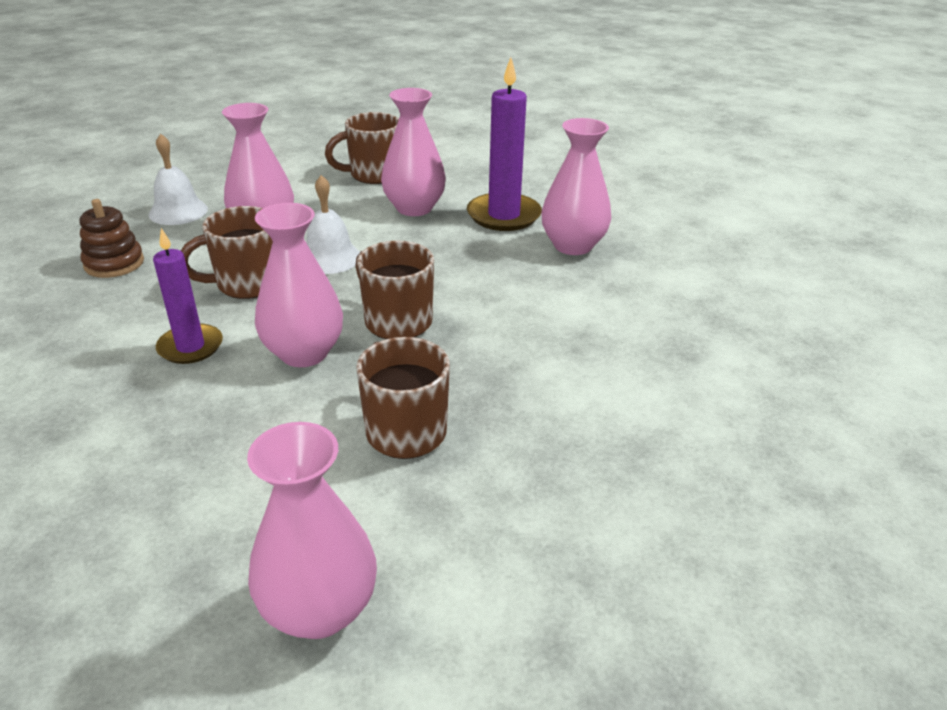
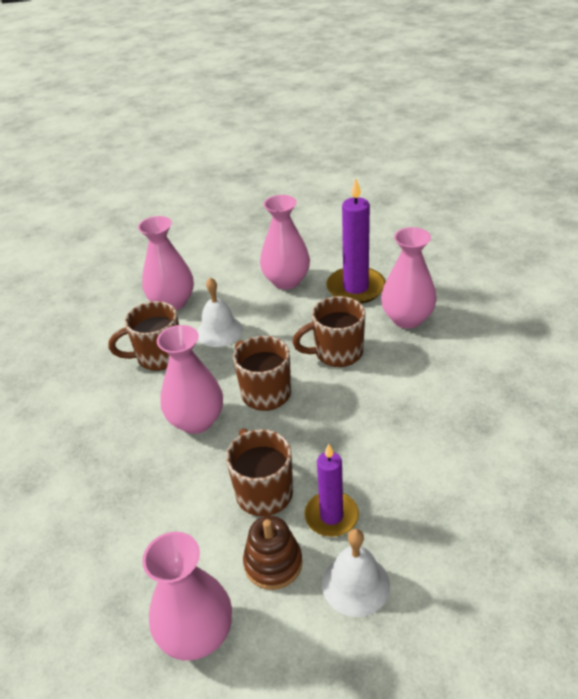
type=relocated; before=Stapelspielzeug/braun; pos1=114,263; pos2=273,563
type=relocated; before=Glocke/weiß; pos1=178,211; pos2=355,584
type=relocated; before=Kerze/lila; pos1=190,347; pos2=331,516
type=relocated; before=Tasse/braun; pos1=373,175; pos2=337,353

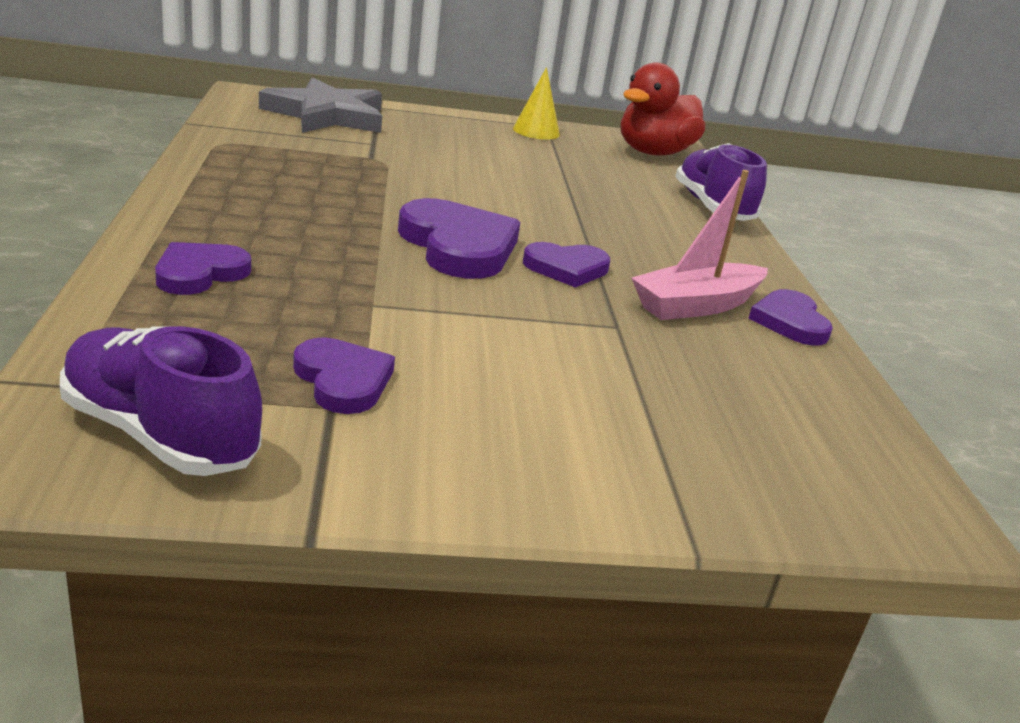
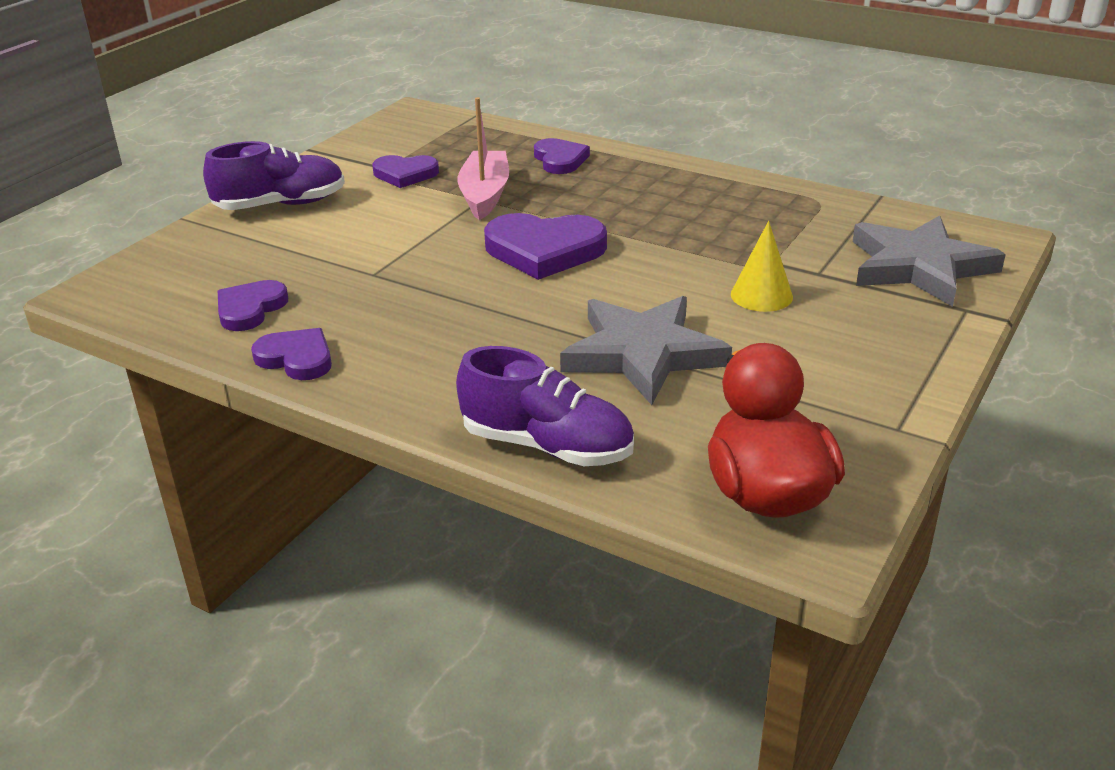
type=appeared; after=Stern/grau; pos2=642,354
type=relocated; before=Schuh/lila; pos1=160,434; pos2=281,205
type=relocated; before=Kegel/gelb; pos1=536,131; pos2=761,295
type=relocated; before=Herz/lila; pos1=566,268; pos2=250,309
type=relocated; before=Boot/rosa; pos1=696,305; pos2=484,195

EXERCISE GOAL:
From the line that contains "type=relocated; before=Kerze/lila; pos1=190,347;" to the end of the listing, give every line again exactly as written. Leave the pictures out.

FINISHED EXERCISE:
type=relocated; before=Kerze/lila; pos1=190,347; pos2=331,516
type=relocated; before=Tasse/braun; pos1=373,175; pos2=337,353

type=appeared; after=Stern/grau; pos2=642,354
type=relocated; before=Schuh/lila; pos1=160,434; pos2=281,205
type=relocated; before=Kegel/gelb; pos1=536,131; pos2=761,295
type=relocated; before=Herz/lila; pos1=566,268; pos2=250,309
type=relocated; before=Boot/rosa; pos1=696,305; pos2=484,195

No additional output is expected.